THE INPUT:
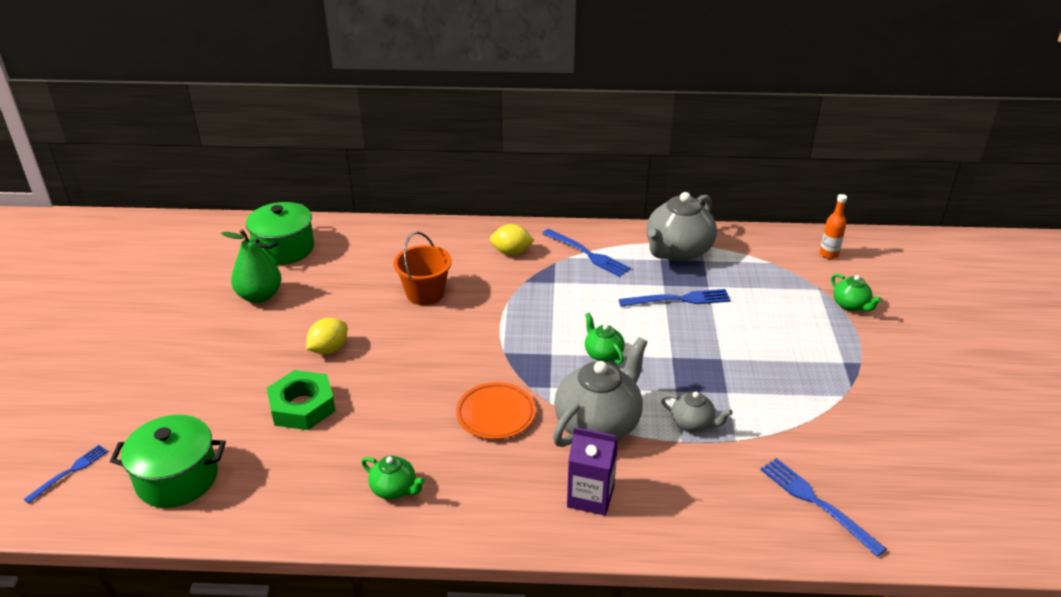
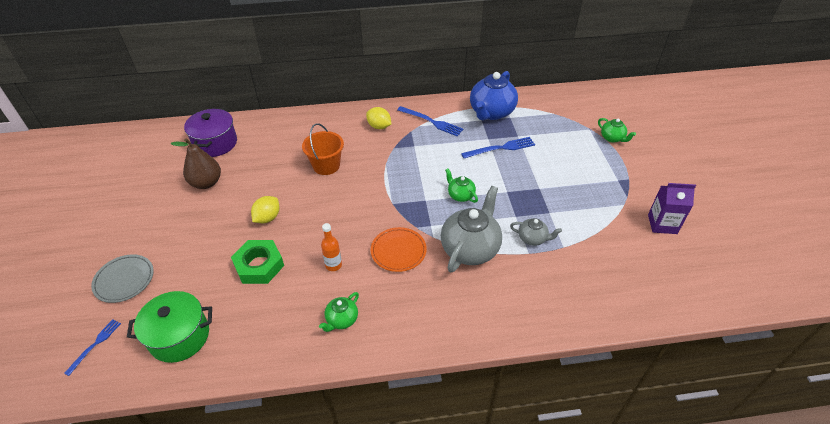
camera: 10 degrees left, 10 degrees up
(125, 400) = (124, 280): none -> grey plate
(260, 296) = (206, 183): green pear -> brown pear
(284, 249) = (215, 143): green pot -> purple pot
(394, 489) = (341, 320): green teapot -> green teapot turned 105 degrees clockwise
(511, 252) = (379, 126): yellow lemon -> yellow lemon turned 45 degrees clockwise
(590, 496) = (478, 304): purple carton -> purple carton (662, 224)
(677, 251) = (491, 112): grey teapot -> blue teapot
(817, 503) = (627, 285): blue fork -> none
(828, 254) = (589, 103): orange bottle -> orange bottle (333, 265)

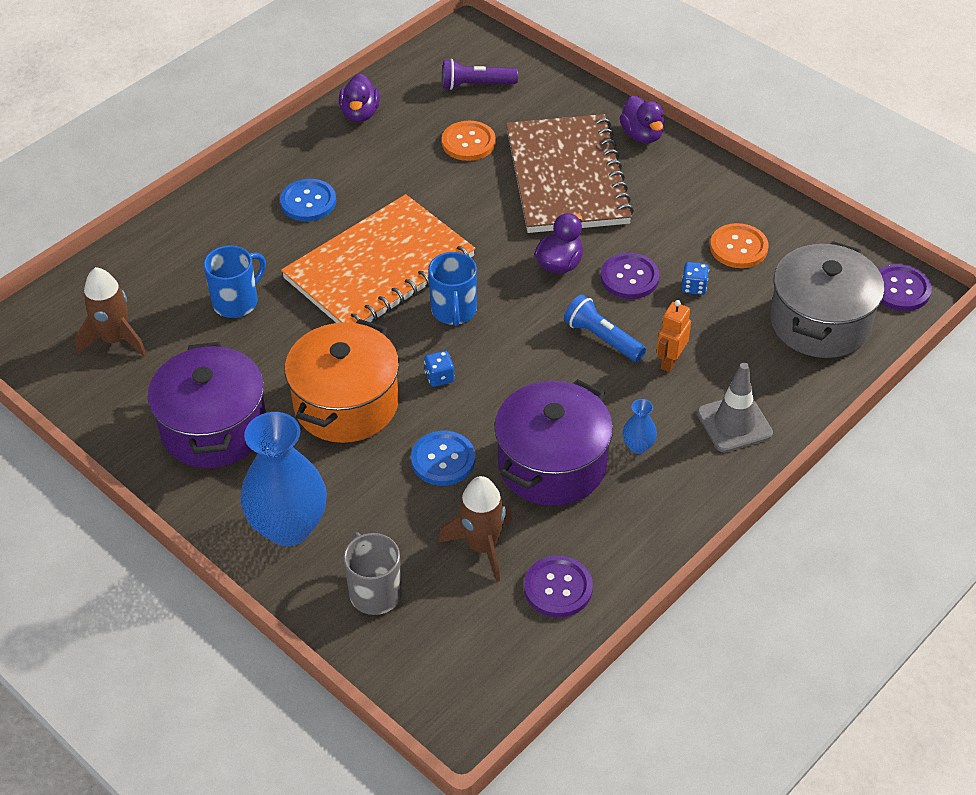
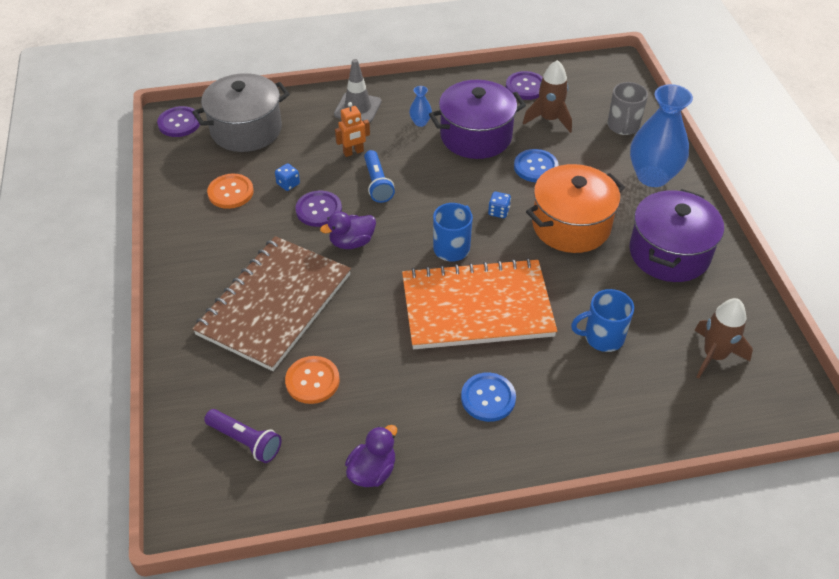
camera: 145 degrees left, 0 degrees up
(642, 135) = (181, 308): purple duck -> none

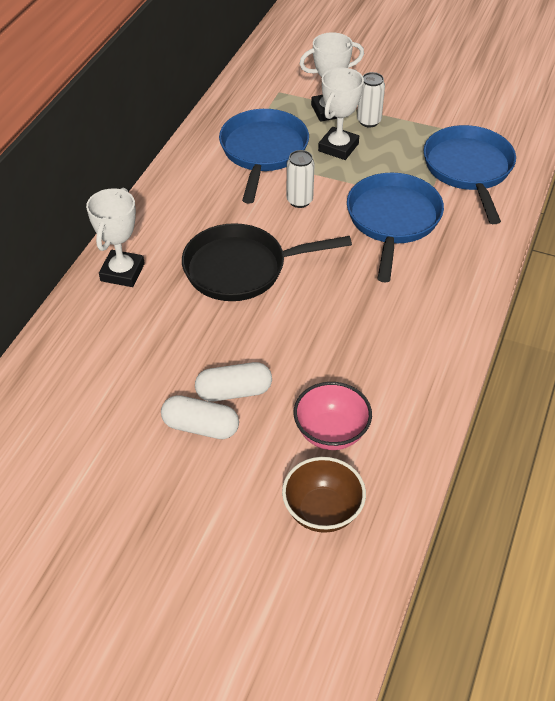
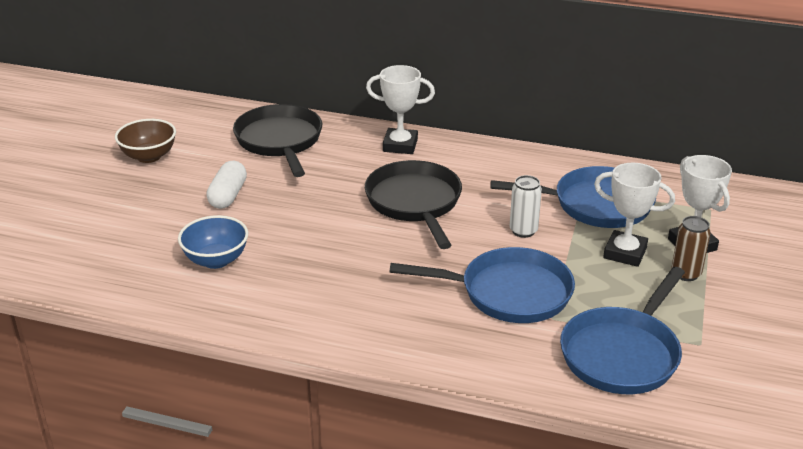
camera: 85 degrees right, 15 degrees down
(83, 378) = (280, 141): none -> black pan
(234, 391) = (264, 208): white capsule -> none
(322, 511) = (135, 258): brown bowl -> brown bowl (149, 156)
(331, 432) = (216, 260): pink bowl -> blue bowl
(369, 121) = (686, 274): white can -> brown can
(469, 170) = (622, 353): blue pan -> blue pan turned 135 degrees clockwise

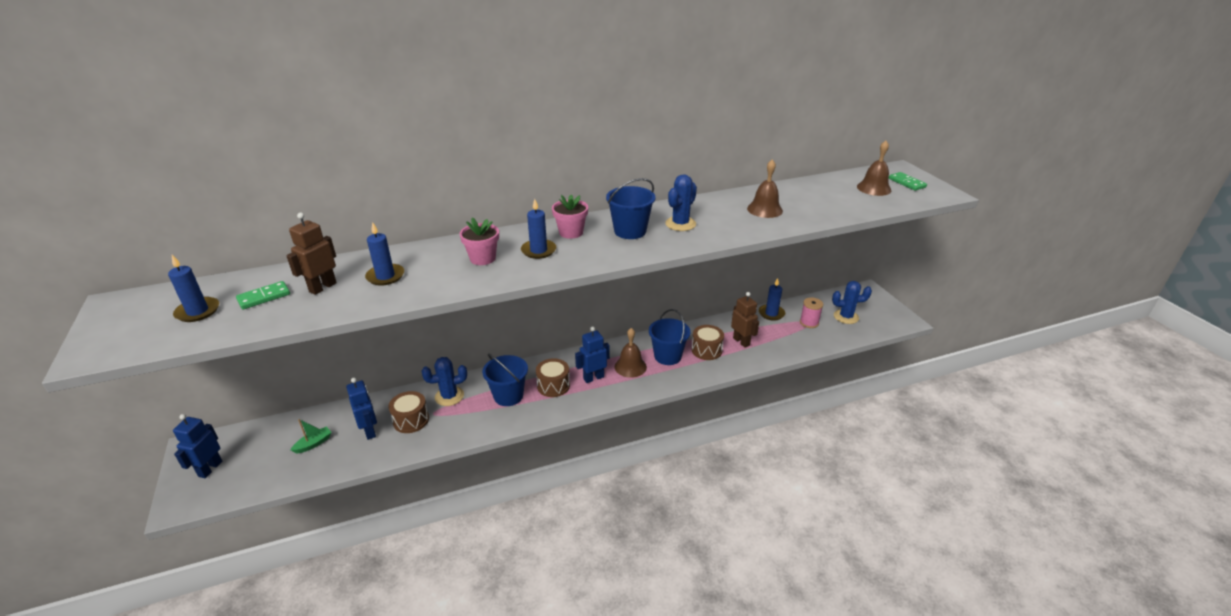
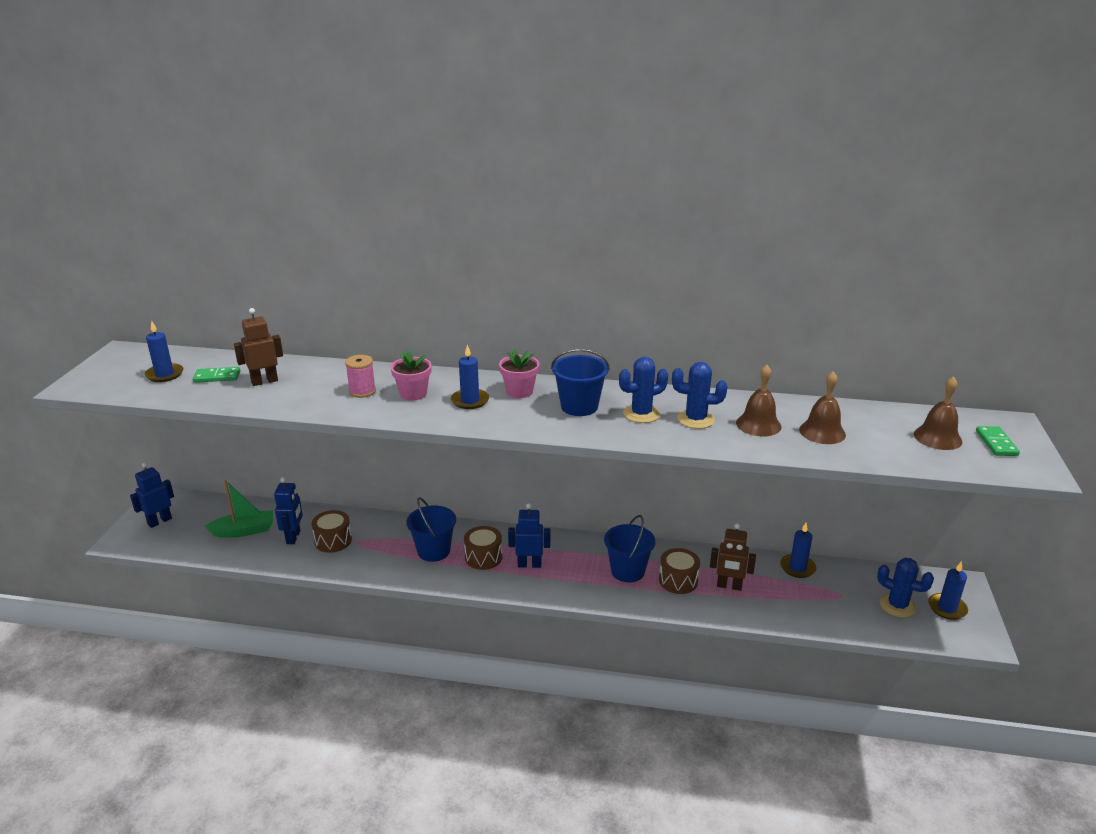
camera: 30 degrees right, 5 degrees down
(313, 444) = (244, 531): green boat -> green boat, size x1.68
(385, 276) = (319, 386): blue candle -> blue candle (947, 608)
(449, 396) = (382, 531): blue cactus -> blue cactus (695, 419)
(630, 366) = (577, 567): brown bell -> brown bell (822, 432)
(741, 341) = (729, 586): brown robot -> brown robot turned 105 degrees clockwise
(809, 322) = (838, 595): pink spool -> pink spool (362, 391)

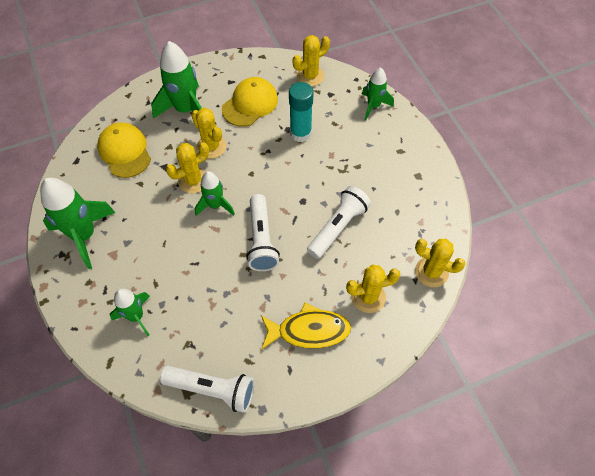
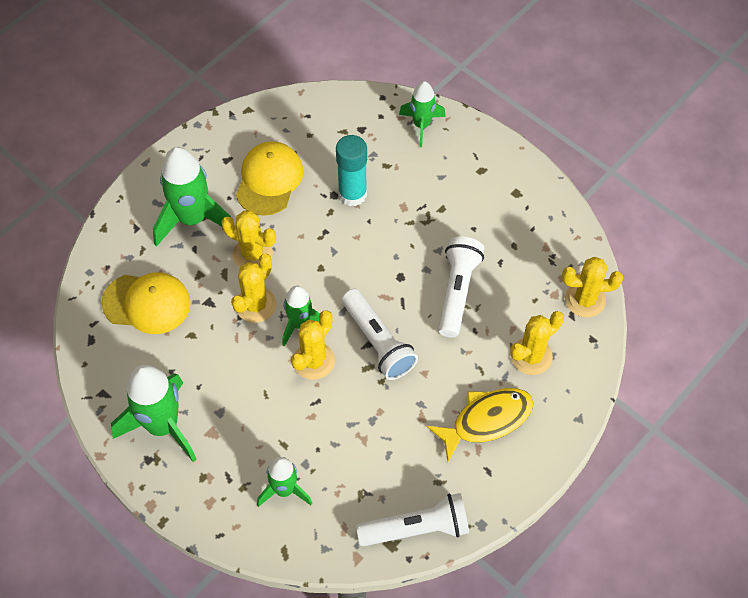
camera: 25 degrees left, 0 degrees up
(125, 151) = (147, 303): yellow cap -> yellow cap turned 150 degrees clockwise
(310, 76) = (324, 114): yellow cactus -> yellow cactus (313, 361)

EXERCISE PROMPT: Find every line in the records that has the string "camera", then state how many there are and nothing else.

SOLUTION TO THIS PROBLEM: 5